→ **Exercise directions**: Leaving out the pictures, please reproduce exactly and only the lines from the one that contains "LED3 pin SIG: GP2 -> GP19" through the last line below.

→ **Listed records**:
=======

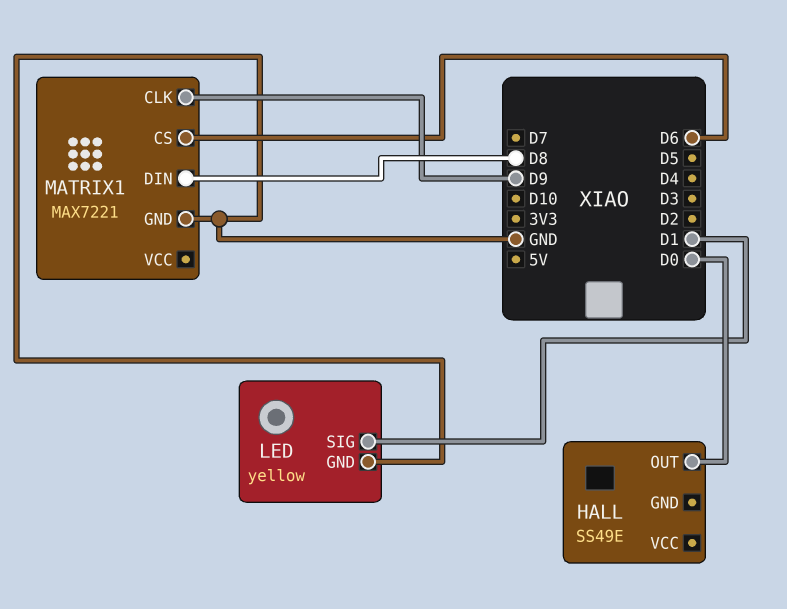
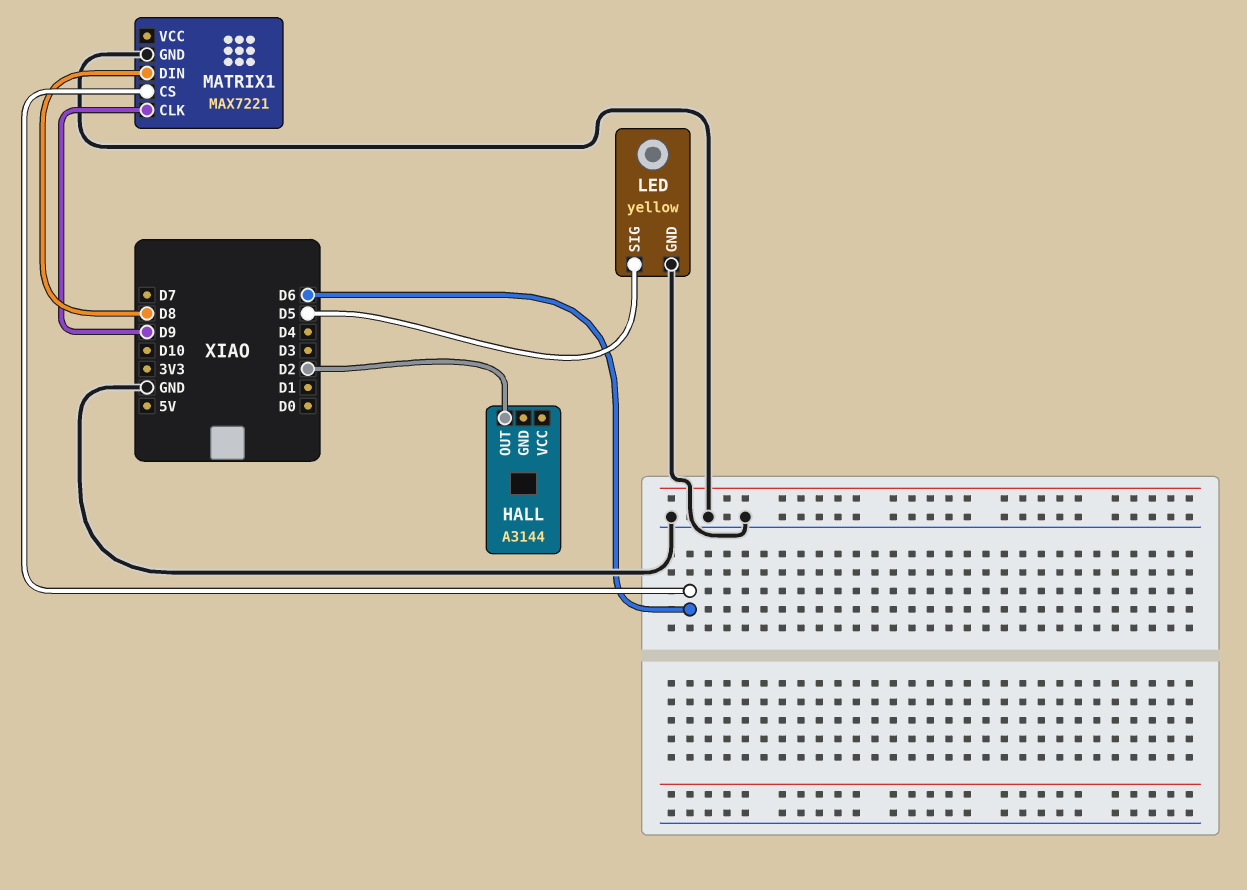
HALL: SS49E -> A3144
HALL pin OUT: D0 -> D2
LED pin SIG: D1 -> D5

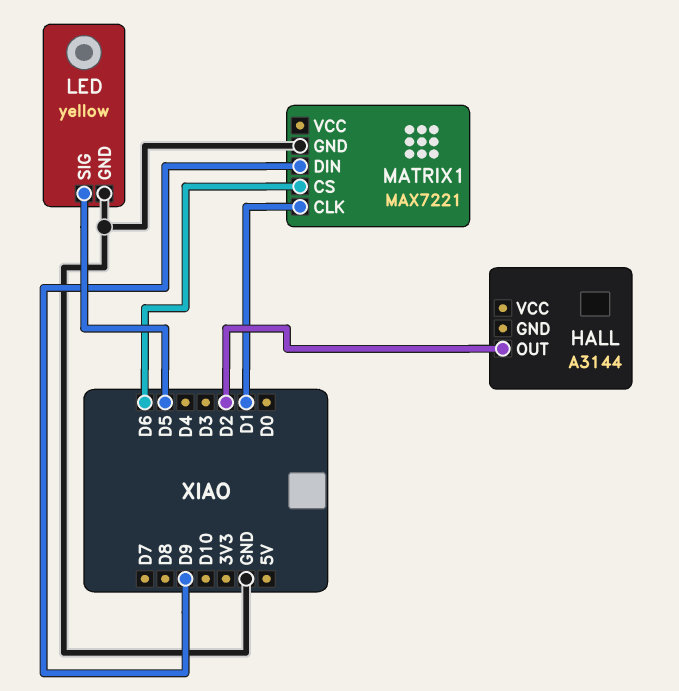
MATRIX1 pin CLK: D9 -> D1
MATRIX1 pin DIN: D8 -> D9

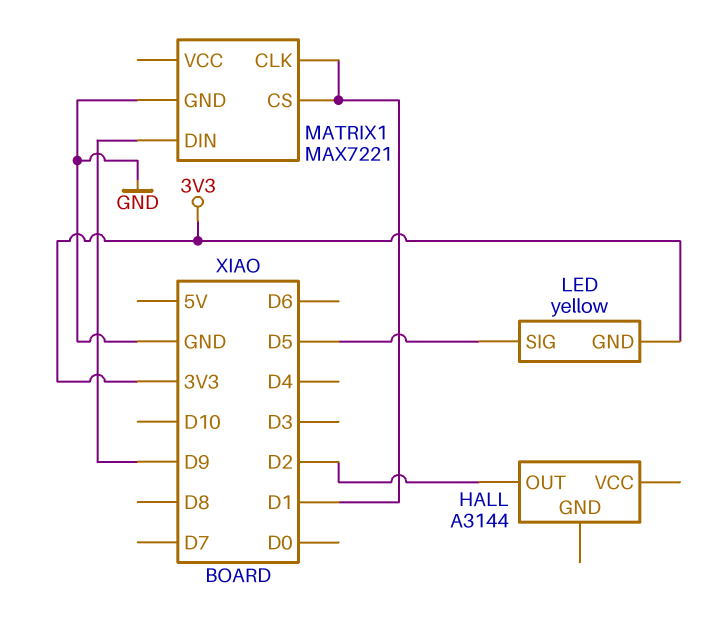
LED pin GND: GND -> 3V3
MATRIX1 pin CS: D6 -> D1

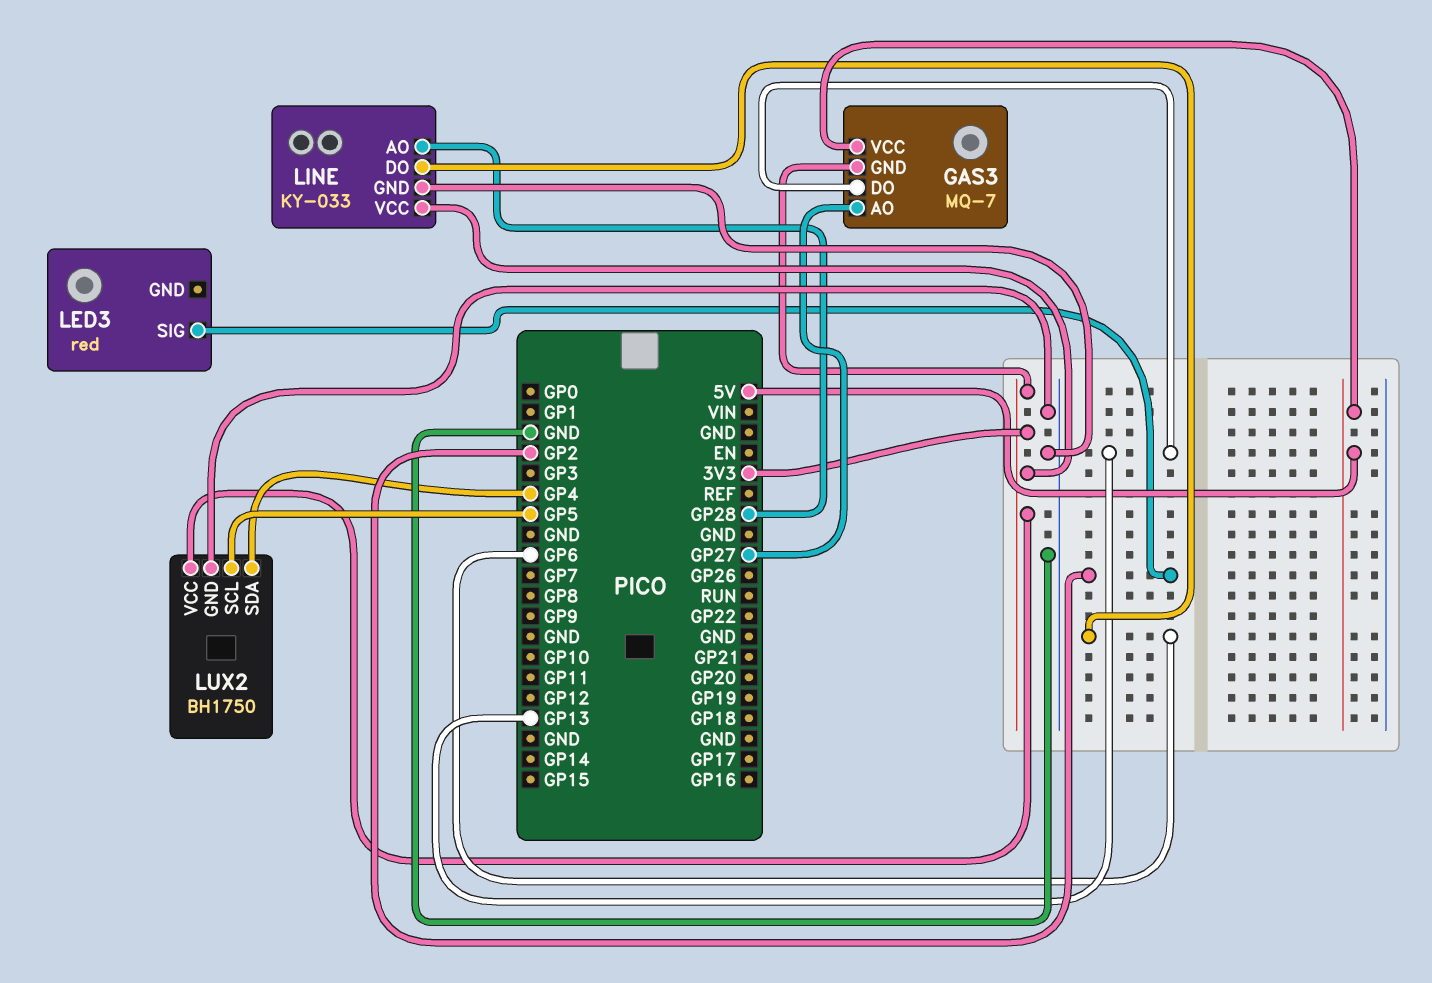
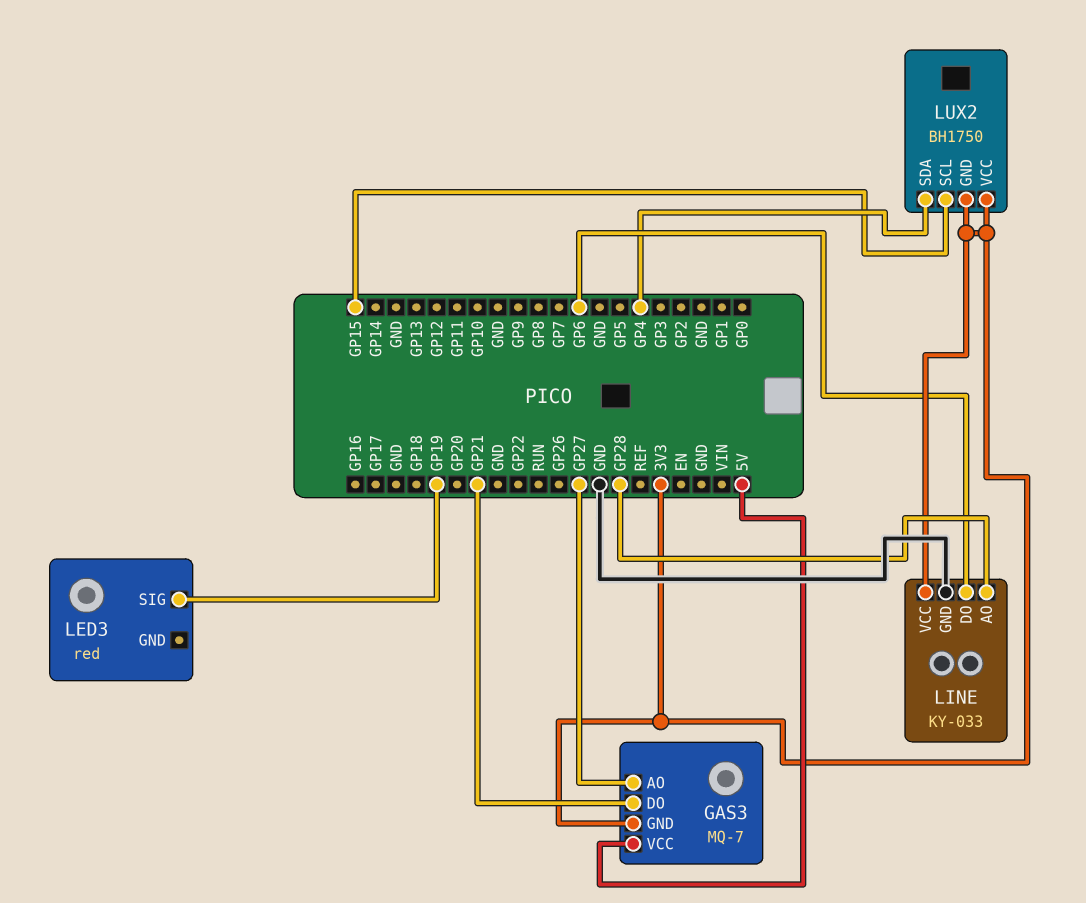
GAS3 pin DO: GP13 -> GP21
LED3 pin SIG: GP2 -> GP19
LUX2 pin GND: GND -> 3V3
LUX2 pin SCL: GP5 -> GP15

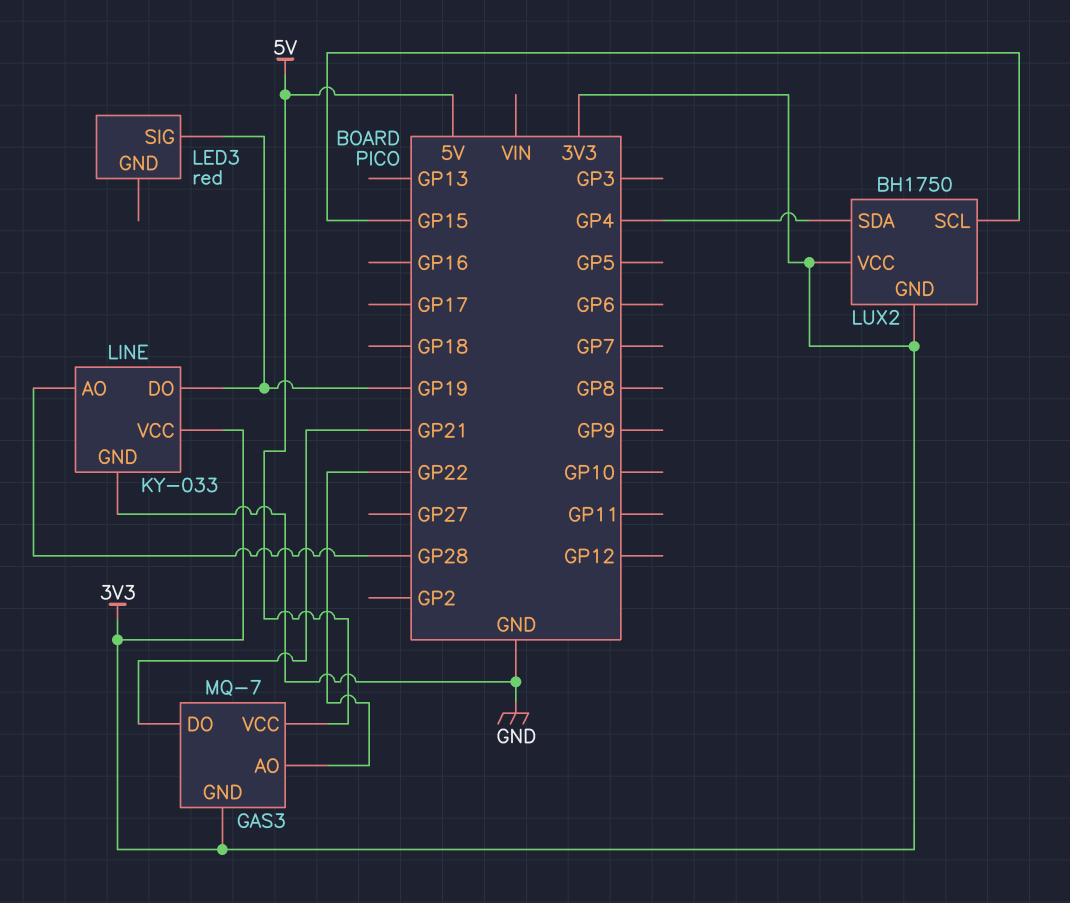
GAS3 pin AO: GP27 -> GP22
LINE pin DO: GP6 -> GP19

=======

→ **Result for this task**:
LED3 pin SIG: GP2 -> GP19
LUX2 pin GND: GND -> 3V3
LUX2 pin SCL: GP5 -> GP15

GAS3 pin AO: GP27 -> GP22
LINE pin DO: GP6 -> GP19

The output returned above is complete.